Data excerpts
----------

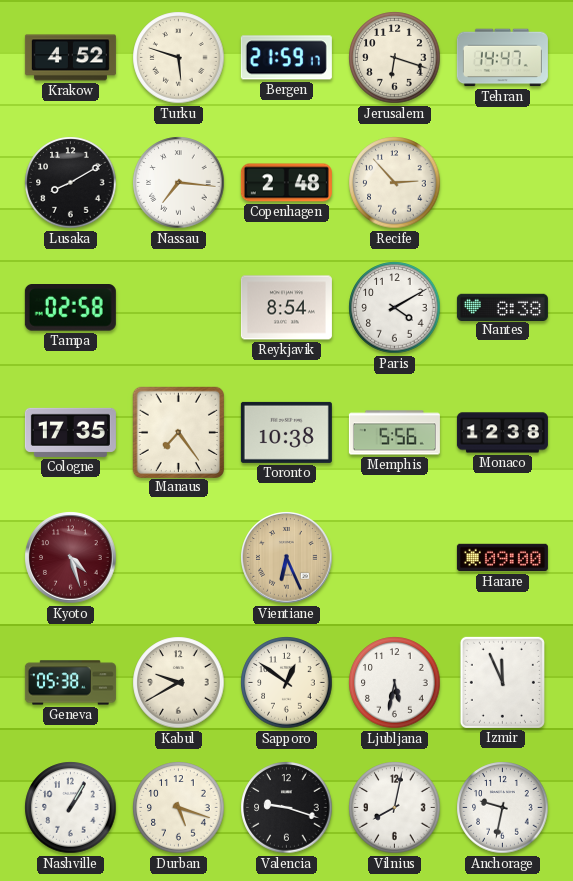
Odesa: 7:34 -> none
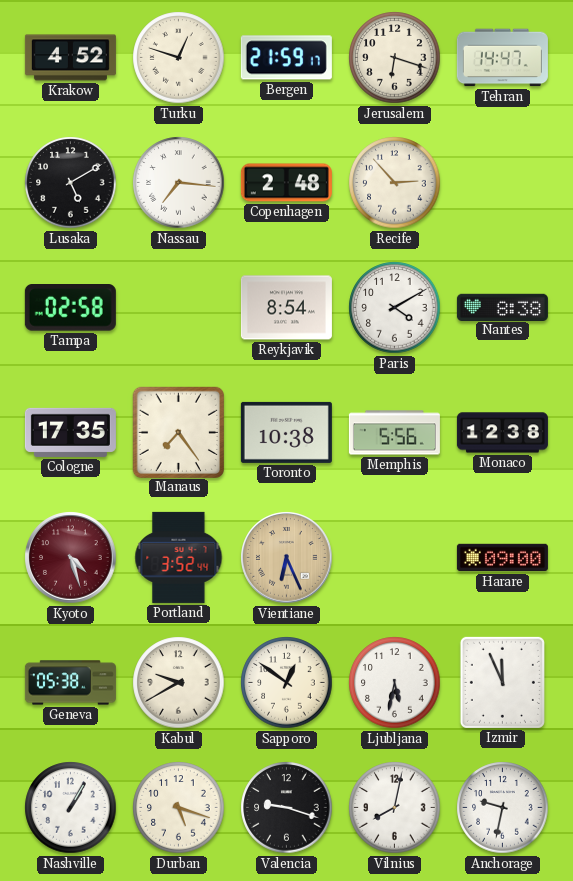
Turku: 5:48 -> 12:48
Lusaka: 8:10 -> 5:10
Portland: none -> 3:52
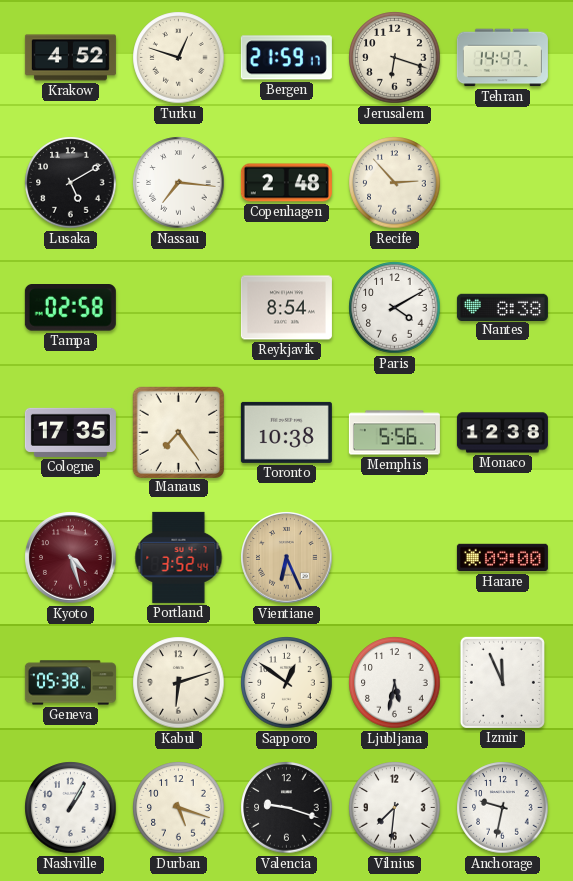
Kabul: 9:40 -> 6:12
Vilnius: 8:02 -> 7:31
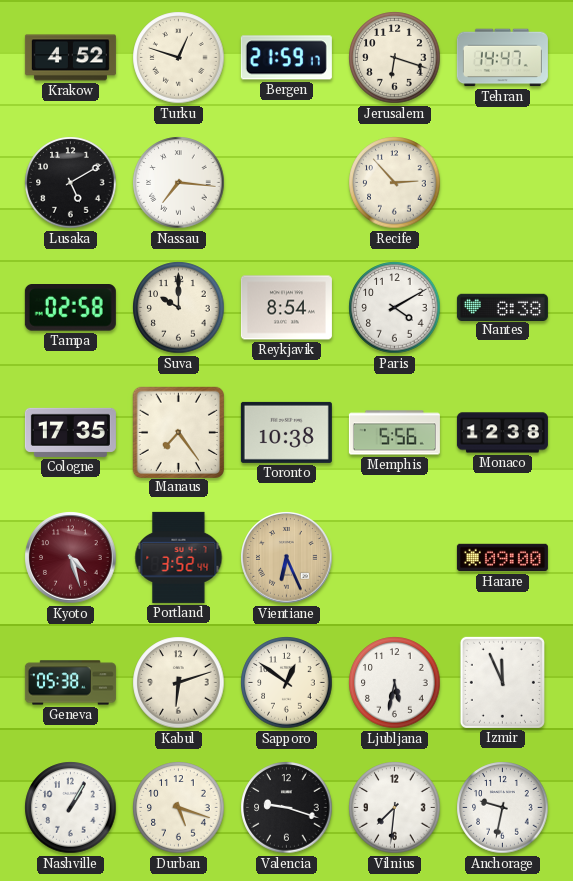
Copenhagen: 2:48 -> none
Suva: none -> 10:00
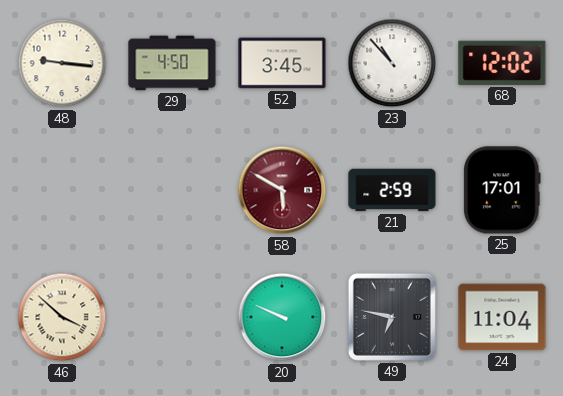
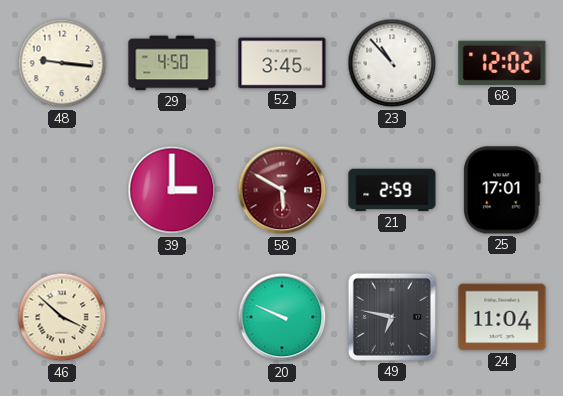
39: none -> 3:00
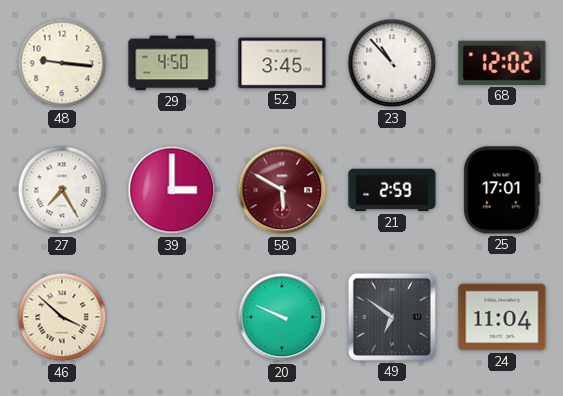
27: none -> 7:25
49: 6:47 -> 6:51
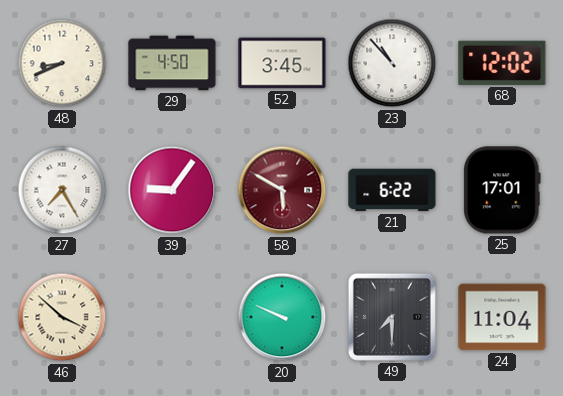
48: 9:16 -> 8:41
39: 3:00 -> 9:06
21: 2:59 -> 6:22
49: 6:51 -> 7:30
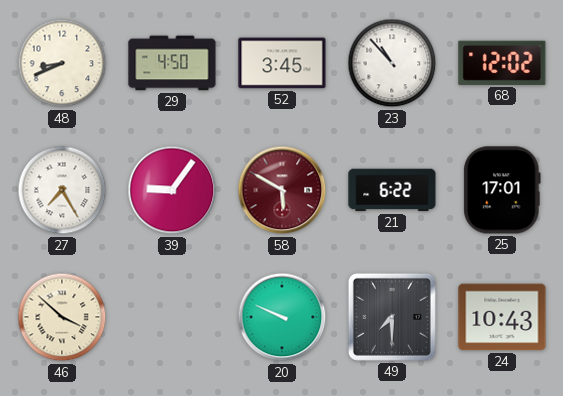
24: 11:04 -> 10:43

----------

Written exercise - Write out again the lines of the data starting at the line containing "Turku: 5:48 -> 12:48" and ending at the last line of the data, including both. Leave the pictures out of your answer.

Result -
Turku: 5:48 -> 12:48
Lusaka: 8:10 -> 5:10
Portland: none -> 3:52
Kabul: 9:40 -> 6:12
Vilnius: 8:02 -> 7:31
Copenhagen: 2:48 -> none
Suva: none -> 10:00
39: none -> 3:00
27: none -> 7:25
49: 6:47 -> 6:51
48: 9:16 -> 8:41
39: 3:00 -> 9:06
21: 2:59 -> 6:22
49: 6:51 -> 7:30
24: 11:04 -> 10:43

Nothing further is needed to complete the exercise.